RECORDS SUPPLIED:
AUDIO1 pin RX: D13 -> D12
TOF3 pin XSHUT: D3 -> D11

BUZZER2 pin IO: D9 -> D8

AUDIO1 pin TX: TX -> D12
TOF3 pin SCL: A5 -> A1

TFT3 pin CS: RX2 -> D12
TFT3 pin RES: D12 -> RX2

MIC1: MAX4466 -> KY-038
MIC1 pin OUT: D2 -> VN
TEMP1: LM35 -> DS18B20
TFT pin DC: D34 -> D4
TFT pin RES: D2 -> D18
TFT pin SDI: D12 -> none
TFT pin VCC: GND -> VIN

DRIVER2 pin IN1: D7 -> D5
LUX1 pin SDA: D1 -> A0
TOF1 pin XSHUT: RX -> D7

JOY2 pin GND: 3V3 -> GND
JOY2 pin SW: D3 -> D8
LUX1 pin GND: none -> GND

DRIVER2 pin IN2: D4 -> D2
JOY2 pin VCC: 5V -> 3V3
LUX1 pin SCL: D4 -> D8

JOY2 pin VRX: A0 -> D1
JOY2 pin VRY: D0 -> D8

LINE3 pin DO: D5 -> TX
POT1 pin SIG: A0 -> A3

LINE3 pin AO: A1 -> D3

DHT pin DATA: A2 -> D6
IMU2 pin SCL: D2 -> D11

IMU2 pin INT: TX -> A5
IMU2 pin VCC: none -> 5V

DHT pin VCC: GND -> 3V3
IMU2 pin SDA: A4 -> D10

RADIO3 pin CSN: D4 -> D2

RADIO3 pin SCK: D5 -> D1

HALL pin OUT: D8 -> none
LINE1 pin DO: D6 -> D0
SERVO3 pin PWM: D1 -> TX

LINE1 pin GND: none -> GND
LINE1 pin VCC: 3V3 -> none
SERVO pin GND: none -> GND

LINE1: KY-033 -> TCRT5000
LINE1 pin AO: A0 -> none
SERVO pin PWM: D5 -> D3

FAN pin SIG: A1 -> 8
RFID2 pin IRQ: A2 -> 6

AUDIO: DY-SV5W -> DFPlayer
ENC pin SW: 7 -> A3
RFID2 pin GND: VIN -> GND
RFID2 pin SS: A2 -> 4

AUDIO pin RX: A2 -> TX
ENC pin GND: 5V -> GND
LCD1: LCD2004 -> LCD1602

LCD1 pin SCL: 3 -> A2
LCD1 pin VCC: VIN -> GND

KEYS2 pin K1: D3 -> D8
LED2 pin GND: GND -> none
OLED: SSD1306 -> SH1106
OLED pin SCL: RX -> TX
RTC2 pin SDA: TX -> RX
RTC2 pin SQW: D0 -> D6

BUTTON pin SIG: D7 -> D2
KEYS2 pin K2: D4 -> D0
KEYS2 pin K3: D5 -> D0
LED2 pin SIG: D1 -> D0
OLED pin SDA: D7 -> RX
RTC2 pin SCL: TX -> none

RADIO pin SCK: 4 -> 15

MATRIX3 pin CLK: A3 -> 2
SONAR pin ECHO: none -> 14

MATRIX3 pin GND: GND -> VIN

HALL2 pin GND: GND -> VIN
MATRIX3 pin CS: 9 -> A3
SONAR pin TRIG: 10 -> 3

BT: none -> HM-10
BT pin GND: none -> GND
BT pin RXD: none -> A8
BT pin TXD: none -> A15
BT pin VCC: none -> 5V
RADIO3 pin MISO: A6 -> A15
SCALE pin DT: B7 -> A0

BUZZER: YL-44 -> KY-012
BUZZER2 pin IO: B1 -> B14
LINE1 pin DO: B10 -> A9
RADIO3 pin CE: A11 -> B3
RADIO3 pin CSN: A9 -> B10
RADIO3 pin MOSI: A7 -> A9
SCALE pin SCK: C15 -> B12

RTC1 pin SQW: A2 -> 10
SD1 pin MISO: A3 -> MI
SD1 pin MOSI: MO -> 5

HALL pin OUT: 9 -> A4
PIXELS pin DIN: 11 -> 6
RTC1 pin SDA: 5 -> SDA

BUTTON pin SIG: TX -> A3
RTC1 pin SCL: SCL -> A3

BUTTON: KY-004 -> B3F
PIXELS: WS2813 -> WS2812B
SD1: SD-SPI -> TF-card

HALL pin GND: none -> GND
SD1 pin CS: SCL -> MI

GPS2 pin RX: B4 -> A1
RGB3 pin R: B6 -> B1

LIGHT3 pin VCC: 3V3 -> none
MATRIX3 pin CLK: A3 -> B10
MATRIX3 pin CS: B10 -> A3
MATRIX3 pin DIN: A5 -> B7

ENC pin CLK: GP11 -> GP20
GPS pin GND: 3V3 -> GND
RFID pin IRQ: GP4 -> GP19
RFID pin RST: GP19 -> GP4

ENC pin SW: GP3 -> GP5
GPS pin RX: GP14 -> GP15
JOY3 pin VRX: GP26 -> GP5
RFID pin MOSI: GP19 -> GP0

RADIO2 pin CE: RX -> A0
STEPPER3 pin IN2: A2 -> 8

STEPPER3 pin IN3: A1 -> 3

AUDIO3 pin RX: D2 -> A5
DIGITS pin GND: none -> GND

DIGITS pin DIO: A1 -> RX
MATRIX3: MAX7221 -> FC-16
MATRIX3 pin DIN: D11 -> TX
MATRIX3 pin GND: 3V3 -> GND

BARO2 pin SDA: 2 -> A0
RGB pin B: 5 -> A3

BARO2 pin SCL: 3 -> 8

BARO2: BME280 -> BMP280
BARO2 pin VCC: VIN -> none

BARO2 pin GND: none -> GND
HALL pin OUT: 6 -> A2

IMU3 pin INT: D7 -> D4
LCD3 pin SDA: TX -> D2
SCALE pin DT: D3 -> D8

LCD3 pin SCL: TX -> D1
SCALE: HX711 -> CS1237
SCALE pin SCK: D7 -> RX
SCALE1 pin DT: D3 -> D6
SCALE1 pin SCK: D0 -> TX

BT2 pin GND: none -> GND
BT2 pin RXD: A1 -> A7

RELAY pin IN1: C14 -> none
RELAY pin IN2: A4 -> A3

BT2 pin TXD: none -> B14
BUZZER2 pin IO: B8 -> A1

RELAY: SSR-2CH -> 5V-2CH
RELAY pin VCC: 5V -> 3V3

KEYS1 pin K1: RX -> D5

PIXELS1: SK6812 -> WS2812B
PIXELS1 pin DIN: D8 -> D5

PROBLEM TO WORK ON:
Up to and including the line with "BT pin TXD: none -> A15", reproduce the material above exactly as it appears, starting from its first line.

SOLVED PROBLEM:
AUDIO1 pin RX: D13 -> D12
TOF3 pin XSHUT: D3 -> D11

BUZZER2 pin IO: D9 -> D8

AUDIO1 pin TX: TX -> D12
TOF3 pin SCL: A5 -> A1

TFT3 pin CS: RX2 -> D12
TFT3 pin RES: D12 -> RX2

MIC1: MAX4466 -> KY-038
MIC1 pin OUT: D2 -> VN
TEMP1: LM35 -> DS18B20
TFT pin DC: D34 -> D4
TFT pin RES: D2 -> D18
TFT pin SDI: D12 -> none
TFT pin VCC: GND -> VIN

DRIVER2 pin IN1: D7 -> D5
LUX1 pin SDA: D1 -> A0
TOF1 pin XSHUT: RX -> D7

JOY2 pin GND: 3V3 -> GND
JOY2 pin SW: D3 -> D8
LUX1 pin GND: none -> GND

DRIVER2 pin IN2: D4 -> D2
JOY2 pin VCC: 5V -> 3V3
LUX1 pin SCL: D4 -> D8

JOY2 pin VRX: A0 -> D1
JOY2 pin VRY: D0 -> D8

LINE3 pin DO: D5 -> TX
POT1 pin SIG: A0 -> A3

LINE3 pin AO: A1 -> D3

DHT pin DATA: A2 -> D6
IMU2 pin SCL: D2 -> D11

IMU2 pin INT: TX -> A5
IMU2 pin VCC: none -> 5V

DHT pin VCC: GND -> 3V3
IMU2 pin SDA: A4 -> D10

RADIO3 pin CSN: D4 -> D2

RADIO3 pin SCK: D5 -> D1

HALL pin OUT: D8 -> none
LINE1 pin DO: D6 -> D0
SERVO3 pin PWM: D1 -> TX

LINE1 pin GND: none -> GND
LINE1 pin VCC: 3V3 -> none
SERVO pin GND: none -> GND

LINE1: KY-033 -> TCRT5000
LINE1 pin AO: A0 -> none
SERVO pin PWM: D5 -> D3

FAN pin SIG: A1 -> 8
RFID2 pin IRQ: A2 -> 6

AUDIO: DY-SV5W -> DFPlayer
ENC pin SW: 7 -> A3
RFID2 pin GND: VIN -> GND
RFID2 pin SS: A2 -> 4

AUDIO pin RX: A2 -> TX
ENC pin GND: 5V -> GND
LCD1: LCD2004 -> LCD1602

LCD1 pin SCL: 3 -> A2
LCD1 pin VCC: VIN -> GND

KEYS2 pin K1: D3 -> D8
LED2 pin GND: GND -> none
OLED: SSD1306 -> SH1106
OLED pin SCL: RX -> TX
RTC2 pin SDA: TX -> RX
RTC2 pin SQW: D0 -> D6

BUTTON pin SIG: D7 -> D2
KEYS2 pin K2: D4 -> D0
KEYS2 pin K3: D5 -> D0
LED2 pin SIG: D1 -> D0
OLED pin SDA: D7 -> RX
RTC2 pin SCL: TX -> none

RADIO pin SCK: 4 -> 15

MATRIX3 pin CLK: A3 -> 2
SONAR pin ECHO: none -> 14

MATRIX3 pin GND: GND -> VIN

HALL2 pin GND: GND -> VIN
MATRIX3 pin CS: 9 -> A3
SONAR pin TRIG: 10 -> 3

BT: none -> HM-10
BT pin GND: none -> GND
BT pin RXD: none -> A8
BT pin TXD: none -> A15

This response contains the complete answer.